Available records:
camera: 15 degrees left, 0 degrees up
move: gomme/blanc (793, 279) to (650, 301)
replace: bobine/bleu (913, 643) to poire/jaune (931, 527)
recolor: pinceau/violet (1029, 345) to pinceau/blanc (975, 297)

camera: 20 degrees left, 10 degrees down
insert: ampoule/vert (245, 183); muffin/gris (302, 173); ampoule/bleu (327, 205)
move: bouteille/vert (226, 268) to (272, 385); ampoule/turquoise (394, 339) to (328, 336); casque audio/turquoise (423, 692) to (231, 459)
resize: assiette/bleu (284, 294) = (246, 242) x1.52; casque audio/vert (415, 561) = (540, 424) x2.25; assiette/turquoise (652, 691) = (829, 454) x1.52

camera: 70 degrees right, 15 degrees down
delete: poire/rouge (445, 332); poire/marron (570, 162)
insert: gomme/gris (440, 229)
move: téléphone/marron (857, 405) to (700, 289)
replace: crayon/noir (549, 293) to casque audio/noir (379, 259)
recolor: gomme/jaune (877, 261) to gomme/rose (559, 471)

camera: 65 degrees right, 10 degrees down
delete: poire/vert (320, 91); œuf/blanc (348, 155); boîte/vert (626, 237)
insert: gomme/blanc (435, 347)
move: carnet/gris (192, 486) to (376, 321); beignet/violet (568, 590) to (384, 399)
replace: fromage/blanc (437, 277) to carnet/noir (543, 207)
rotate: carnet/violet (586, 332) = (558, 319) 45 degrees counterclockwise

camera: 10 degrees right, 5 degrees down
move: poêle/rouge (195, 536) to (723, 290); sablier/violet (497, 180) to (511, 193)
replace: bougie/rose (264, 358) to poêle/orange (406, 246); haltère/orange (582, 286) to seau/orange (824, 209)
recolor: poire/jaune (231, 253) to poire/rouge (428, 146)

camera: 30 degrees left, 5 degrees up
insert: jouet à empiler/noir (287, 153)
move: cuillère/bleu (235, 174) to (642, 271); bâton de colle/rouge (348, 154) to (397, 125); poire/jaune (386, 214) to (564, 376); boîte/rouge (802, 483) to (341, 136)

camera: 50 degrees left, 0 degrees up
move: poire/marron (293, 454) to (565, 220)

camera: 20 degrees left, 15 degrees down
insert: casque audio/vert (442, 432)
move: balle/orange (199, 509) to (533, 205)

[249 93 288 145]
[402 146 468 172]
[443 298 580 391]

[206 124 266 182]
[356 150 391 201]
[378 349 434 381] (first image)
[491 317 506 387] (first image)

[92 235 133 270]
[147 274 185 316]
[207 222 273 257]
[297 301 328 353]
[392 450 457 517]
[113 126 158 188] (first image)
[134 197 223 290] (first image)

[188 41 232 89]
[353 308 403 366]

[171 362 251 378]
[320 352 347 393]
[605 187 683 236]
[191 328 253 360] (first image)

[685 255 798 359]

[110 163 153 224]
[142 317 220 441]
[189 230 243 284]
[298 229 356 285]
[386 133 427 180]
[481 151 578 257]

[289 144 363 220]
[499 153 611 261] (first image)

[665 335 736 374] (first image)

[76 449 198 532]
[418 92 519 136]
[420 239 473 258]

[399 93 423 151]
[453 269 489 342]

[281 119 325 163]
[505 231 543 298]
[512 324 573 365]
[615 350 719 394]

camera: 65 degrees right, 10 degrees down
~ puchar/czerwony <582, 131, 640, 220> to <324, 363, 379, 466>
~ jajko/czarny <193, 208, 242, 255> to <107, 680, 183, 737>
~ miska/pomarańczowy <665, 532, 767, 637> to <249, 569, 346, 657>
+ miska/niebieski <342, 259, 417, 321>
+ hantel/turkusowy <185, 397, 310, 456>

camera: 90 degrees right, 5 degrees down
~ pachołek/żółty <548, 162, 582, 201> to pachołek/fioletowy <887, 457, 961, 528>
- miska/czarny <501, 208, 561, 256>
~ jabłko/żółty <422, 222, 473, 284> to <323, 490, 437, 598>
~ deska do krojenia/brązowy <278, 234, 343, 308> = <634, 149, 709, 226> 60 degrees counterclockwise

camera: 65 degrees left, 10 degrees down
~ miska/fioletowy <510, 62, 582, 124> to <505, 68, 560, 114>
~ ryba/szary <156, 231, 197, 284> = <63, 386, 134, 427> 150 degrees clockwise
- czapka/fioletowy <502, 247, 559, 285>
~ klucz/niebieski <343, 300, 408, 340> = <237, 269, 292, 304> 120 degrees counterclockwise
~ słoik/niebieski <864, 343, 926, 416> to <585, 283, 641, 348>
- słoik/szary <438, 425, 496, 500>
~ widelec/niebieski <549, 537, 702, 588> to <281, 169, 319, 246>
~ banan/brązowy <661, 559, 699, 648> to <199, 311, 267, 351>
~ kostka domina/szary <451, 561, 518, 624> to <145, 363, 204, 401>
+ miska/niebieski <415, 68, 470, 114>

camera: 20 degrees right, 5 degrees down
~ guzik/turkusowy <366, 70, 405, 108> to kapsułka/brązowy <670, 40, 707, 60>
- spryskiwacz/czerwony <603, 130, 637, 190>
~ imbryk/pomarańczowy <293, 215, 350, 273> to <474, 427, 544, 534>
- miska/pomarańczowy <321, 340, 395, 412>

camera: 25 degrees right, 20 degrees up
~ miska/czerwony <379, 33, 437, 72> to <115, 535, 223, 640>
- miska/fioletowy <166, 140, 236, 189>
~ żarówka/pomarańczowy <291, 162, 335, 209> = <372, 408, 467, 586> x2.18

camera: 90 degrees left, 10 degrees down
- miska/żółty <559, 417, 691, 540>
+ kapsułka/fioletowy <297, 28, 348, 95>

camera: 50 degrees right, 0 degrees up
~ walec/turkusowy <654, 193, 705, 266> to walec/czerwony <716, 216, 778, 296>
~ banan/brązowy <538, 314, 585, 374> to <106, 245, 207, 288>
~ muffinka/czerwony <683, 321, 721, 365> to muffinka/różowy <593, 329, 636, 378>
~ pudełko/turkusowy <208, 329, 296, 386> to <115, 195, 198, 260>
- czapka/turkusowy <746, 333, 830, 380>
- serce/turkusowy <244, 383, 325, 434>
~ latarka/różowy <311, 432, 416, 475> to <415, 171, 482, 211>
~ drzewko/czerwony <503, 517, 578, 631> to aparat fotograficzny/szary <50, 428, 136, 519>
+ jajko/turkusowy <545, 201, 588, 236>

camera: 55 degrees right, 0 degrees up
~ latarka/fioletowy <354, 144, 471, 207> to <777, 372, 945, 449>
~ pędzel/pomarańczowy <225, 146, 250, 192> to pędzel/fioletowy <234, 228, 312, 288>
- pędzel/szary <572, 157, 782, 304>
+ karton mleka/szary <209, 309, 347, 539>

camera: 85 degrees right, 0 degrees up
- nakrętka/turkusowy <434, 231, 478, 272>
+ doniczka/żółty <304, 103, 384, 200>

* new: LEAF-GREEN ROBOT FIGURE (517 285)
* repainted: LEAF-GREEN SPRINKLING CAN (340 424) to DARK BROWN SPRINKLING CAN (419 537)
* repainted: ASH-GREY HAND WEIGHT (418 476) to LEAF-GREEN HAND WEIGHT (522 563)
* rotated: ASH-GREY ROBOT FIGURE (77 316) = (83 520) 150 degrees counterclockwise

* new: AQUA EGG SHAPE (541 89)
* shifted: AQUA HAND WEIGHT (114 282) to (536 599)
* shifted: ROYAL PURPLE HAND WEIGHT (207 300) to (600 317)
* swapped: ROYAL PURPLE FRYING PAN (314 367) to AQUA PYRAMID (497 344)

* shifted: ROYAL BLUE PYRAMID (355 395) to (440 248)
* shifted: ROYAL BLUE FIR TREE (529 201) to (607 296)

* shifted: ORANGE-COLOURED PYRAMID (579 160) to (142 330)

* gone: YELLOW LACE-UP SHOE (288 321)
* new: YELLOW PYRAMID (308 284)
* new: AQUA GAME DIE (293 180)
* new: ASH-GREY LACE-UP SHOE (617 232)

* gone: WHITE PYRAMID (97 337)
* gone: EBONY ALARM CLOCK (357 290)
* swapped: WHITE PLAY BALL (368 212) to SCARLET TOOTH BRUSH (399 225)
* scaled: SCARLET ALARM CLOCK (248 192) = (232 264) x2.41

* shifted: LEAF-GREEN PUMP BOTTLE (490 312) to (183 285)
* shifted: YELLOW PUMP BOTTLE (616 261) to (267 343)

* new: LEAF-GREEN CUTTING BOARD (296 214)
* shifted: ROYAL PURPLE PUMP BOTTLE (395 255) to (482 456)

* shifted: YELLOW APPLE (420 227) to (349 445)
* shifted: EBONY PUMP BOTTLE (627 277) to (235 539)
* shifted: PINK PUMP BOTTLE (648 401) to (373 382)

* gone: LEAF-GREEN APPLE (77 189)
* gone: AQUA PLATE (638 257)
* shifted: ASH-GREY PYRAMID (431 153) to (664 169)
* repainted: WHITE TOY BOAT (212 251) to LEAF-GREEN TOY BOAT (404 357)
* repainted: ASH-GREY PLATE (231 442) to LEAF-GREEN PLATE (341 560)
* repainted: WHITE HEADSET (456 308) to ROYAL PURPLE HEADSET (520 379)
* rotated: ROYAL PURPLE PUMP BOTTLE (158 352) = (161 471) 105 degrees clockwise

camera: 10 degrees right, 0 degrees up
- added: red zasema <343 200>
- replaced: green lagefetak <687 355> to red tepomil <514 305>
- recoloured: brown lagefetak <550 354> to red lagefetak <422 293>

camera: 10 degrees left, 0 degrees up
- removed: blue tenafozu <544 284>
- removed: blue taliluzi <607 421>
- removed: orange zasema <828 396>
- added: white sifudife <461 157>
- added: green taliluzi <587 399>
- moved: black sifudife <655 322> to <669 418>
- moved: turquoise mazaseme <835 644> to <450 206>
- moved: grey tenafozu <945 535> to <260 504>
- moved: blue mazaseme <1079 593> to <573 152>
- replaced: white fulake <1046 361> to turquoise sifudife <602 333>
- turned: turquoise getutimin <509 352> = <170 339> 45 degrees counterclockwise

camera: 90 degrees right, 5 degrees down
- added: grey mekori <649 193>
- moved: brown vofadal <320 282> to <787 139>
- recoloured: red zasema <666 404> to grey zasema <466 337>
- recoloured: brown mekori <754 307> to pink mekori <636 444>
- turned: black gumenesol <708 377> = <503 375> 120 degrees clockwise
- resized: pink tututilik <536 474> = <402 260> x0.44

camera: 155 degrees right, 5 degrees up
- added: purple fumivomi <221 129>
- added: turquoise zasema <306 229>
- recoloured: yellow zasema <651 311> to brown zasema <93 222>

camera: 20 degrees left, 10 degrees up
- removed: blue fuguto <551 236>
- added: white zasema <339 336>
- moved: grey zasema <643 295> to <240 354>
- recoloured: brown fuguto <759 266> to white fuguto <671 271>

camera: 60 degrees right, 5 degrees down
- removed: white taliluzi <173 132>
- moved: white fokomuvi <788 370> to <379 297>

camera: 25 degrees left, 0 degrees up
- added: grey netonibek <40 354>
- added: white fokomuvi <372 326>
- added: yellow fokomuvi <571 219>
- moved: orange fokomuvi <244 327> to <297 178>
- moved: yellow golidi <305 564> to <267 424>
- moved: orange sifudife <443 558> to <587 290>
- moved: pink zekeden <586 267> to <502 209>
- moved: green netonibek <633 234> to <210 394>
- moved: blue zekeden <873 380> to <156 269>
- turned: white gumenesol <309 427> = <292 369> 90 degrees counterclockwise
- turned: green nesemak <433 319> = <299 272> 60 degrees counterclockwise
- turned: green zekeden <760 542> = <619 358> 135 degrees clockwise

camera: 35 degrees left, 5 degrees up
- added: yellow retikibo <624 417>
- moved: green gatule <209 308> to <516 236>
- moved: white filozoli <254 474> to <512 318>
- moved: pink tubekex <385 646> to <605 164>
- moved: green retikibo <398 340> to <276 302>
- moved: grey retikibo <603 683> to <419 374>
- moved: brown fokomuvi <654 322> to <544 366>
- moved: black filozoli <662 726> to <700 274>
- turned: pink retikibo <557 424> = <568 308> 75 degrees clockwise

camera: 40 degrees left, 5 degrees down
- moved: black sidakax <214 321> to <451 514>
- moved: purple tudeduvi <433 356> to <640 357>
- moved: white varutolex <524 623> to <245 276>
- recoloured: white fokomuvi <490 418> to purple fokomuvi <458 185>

Instructions to follow: For this exercise, please output exactly the lines above starting at the line with "WEIGHT (522 563)" and ending at the line with "- replaced: green", ends included.

Solution below:
* repainted: ASH-GREY HAND WEIGHT (418 476) to LEAF-GREEN HAND WEIGHT (522 563)
* rotated: ASH-GREY ROBOT FIGURE (77 316) = (83 520) 150 degrees counterclockwise

* new: AQUA EGG SHAPE (541 89)
* shifted: AQUA HAND WEIGHT (114 282) to (536 599)
* shifted: ROYAL PURPLE HAND WEIGHT (207 300) to (600 317)
* swapped: ROYAL PURPLE FRYING PAN (314 367) to AQUA PYRAMID (497 344)

* shifted: ROYAL BLUE PYRAMID (355 395) to (440 248)
* shifted: ROYAL BLUE FIR TREE (529 201) to (607 296)

* shifted: ORANGE-COLOURED PYRAMID (579 160) to (142 330)

* gone: YELLOW LACE-UP SHOE (288 321)
* new: YELLOW PYRAMID (308 284)
* new: AQUA GAME DIE (293 180)
* new: ASH-GREY LACE-UP SHOE (617 232)

* gone: WHITE PYRAMID (97 337)
* gone: EBONY ALARM CLOCK (357 290)
* swapped: WHITE PLAY BALL (368 212) to SCARLET TOOTH BRUSH (399 225)
* scaled: SCARLET ALARM CLOCK (248 192) = (232 264) x2.41

* shifted: LEAF-GREEN PUMP BOTTLE (490 312) to (183 285)
* shifted: YELLOW PUMP BOTTLE (616 261) to (267 343)

* new: LEAF-GREEN CUTTING BOARD (296 214)
* shifted: ROYAL PURPLE PUMP BOTTLE (395 255) to (482 456)

* shifted: YELLOW APPLE (420 227) to (349 445)
* shifted: EBONY PUMP BOTTLE (627 277) to (235 539)
* shifted: PINK PUMP BOTTLE (648 401) to (373 382)

* gone: LEAF-GREEN APPLE (77 189)
* gone: AQUA PLATE (638 257)
* shifted: ASH-GREY PYRAMID (431 153) to (664 169)
* repainted: WHITE TOY BOAT (212 251) to LEAF-GREEN TOY BOAT (404 357)
* repainted: ASH-GREY PLATE (231 442) to LEAF-GREEN PLATE (341 560)
* repainted: WHITE HEADSET (456 308) to ROYAL PURPLE HEADSET (520 379)
* rotated: ROYAL PURPLE PUMP BOTTLE (158 352) = (161 471) 105 degrees clockwise

camera: 10 degrees right, 0 degrees up
- added: red zasema <343 200>
- replaced: green lagefetak <687 355> to red tepomil <514 305>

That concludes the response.